(Collected data)

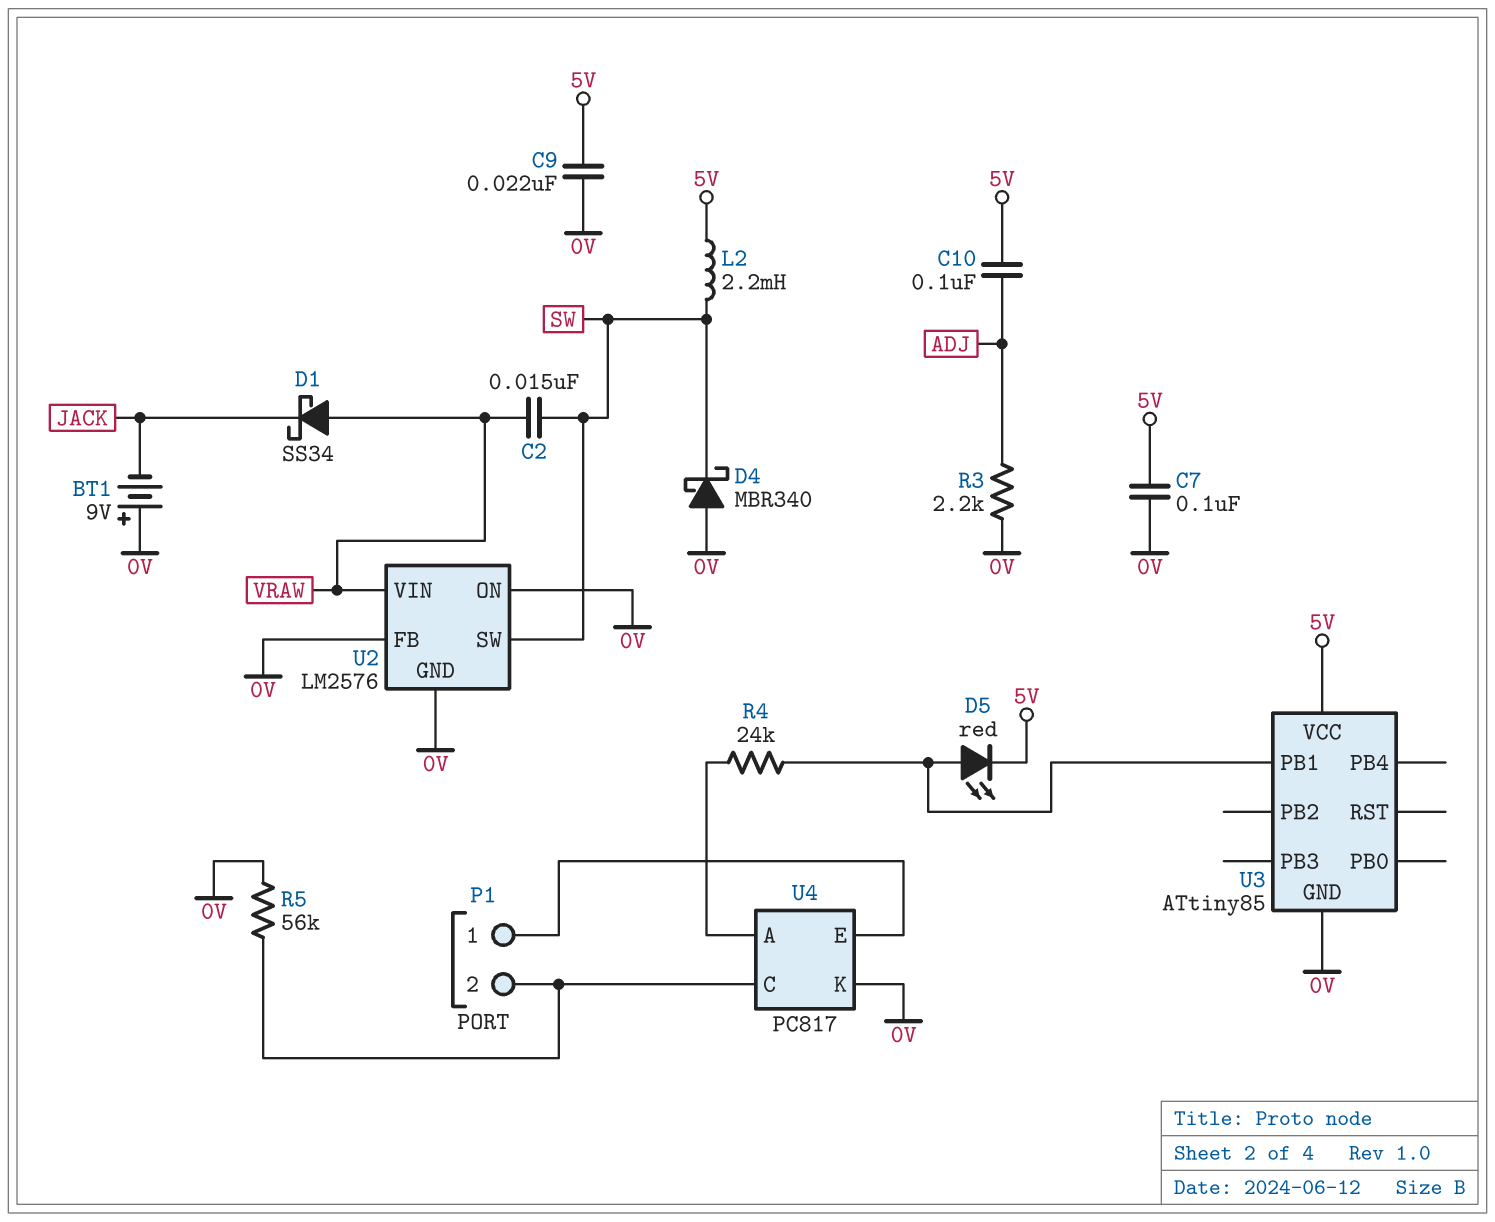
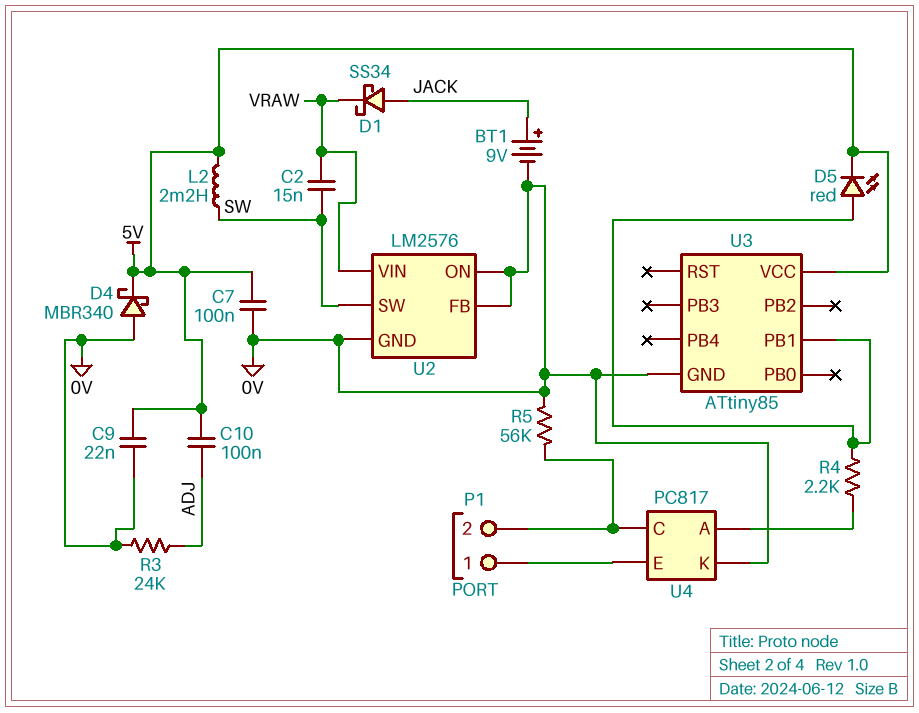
BT1: 9V (plus 0V, minus JACK) -> 9V (plus JACK, minus 0V)
D1: schottky SS34 (A VRAW, K JACK) -> schottky SS34 (A JACK, K VRAW)
D4: schottky MBR340 (A 0V, K SW) -> schottky MBR340 (A 0V, K 5V)
R3: 2.2k (0V, ADJ) -> 24k (0V, ADJ)
R4: 24k (U3/PB1, U4/A) -> 2.2k (U3/PB1, U4/A)

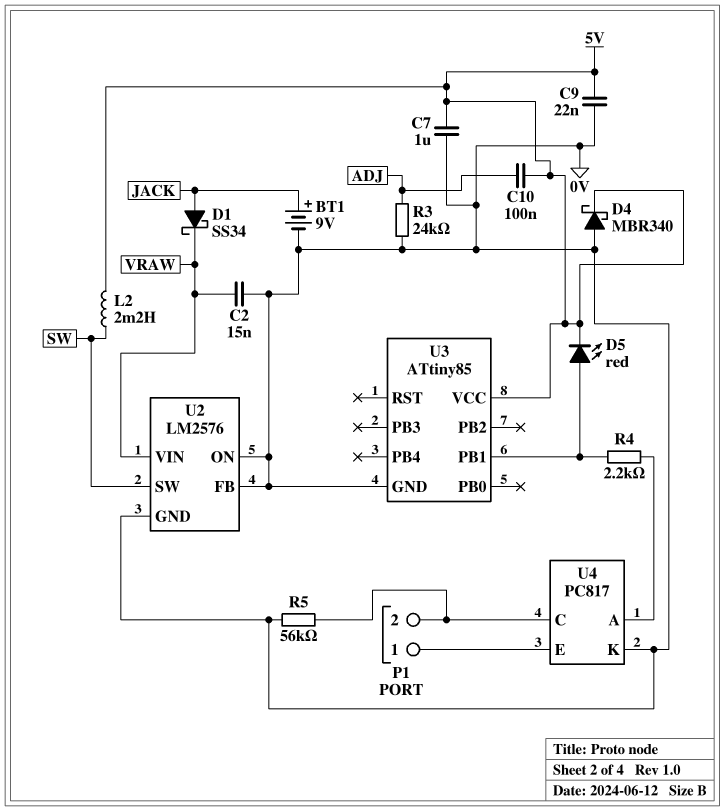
C2: 15nF (SW, VRAW) -> 15nF (0V, VRAW)
C7: 100nF (0V, 5V) -> 1uF (0V, 5V)

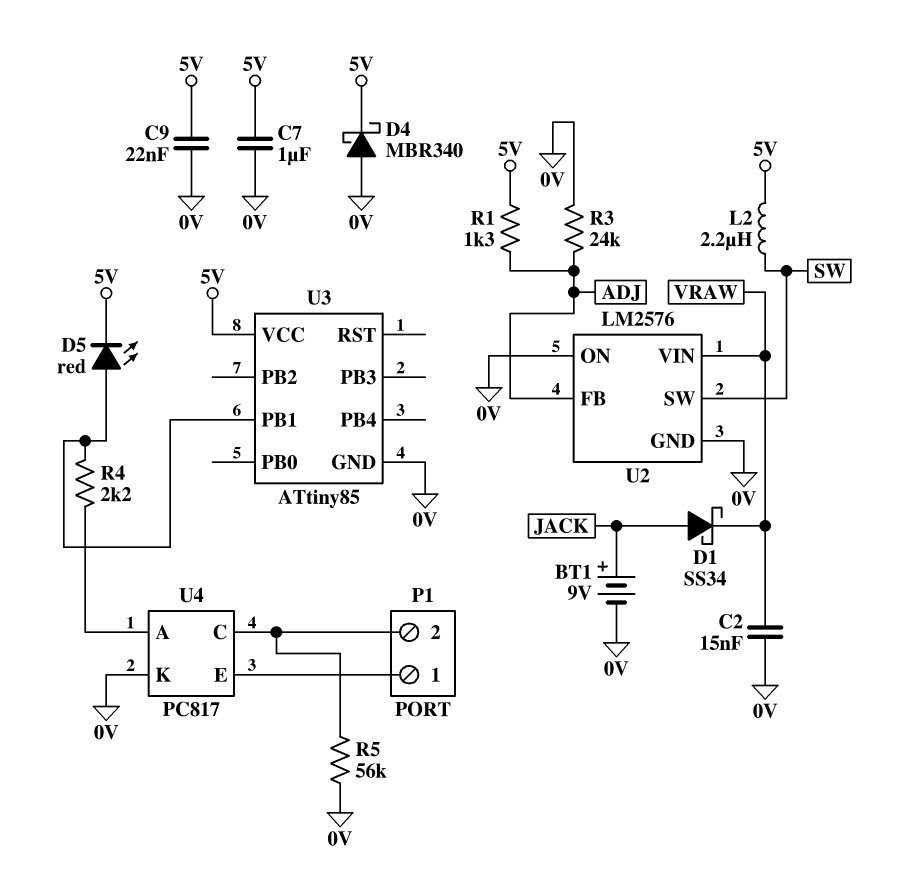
C10: 100nF (5V, ADJ) -> none
L2: 2.2mH (5V, SW) -> 2.2uH (5V, SW)
R1: none -> 1.3k (5V, ADJ)
U2 pin FB: 0V -> ADJ

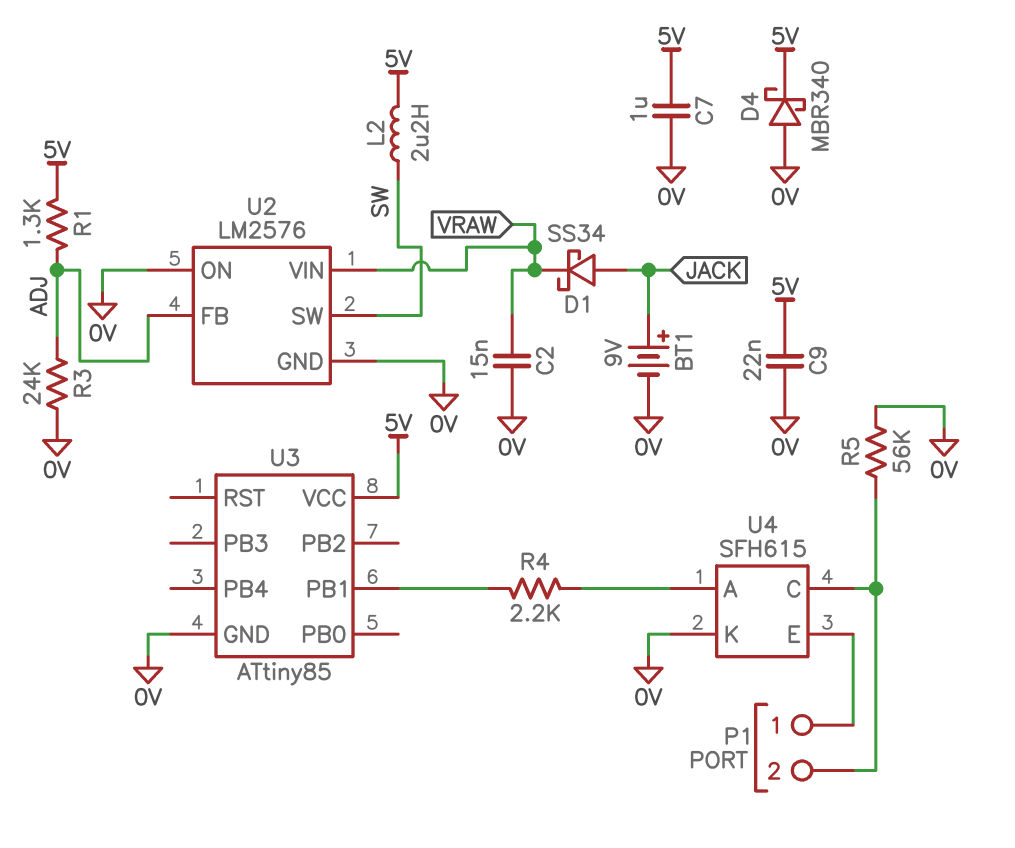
D5: LED red (A U3/PB1, K 5V) -> none
U4: PC817 -> SFH615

TASK TO COMPLETE: Your task is to give again, unchanged, the lines from the line that contains "R4: 24k (U3/PB1, U4/A) -> 2.2k (U3/PB1, U4/A)" to the end of the records. Include both end lines but no pictures.

RESULT OF THE EXERCISE:
R4: 24k (U3/PB1, U4/A) -> 2.2k (U3/PB1, U4/A)

C2: 15nF (SW, VRAW) -> 15nF (0V, VRAW)
C7: 100nF (0V, 5V) -> 1uF (0V, 5V)

C10: 100nF (5V, ADJ) -> none
L2: 2.2mH (5V, SW) -> 2.2uH (5V, SW)
R1: none -> 1.3k (5V, ADJ)
U2 pin FB: 0V -> ADJ

D5: LED red (A U3/PB1, K 5V) -> none
U4: PC817 -> SFH615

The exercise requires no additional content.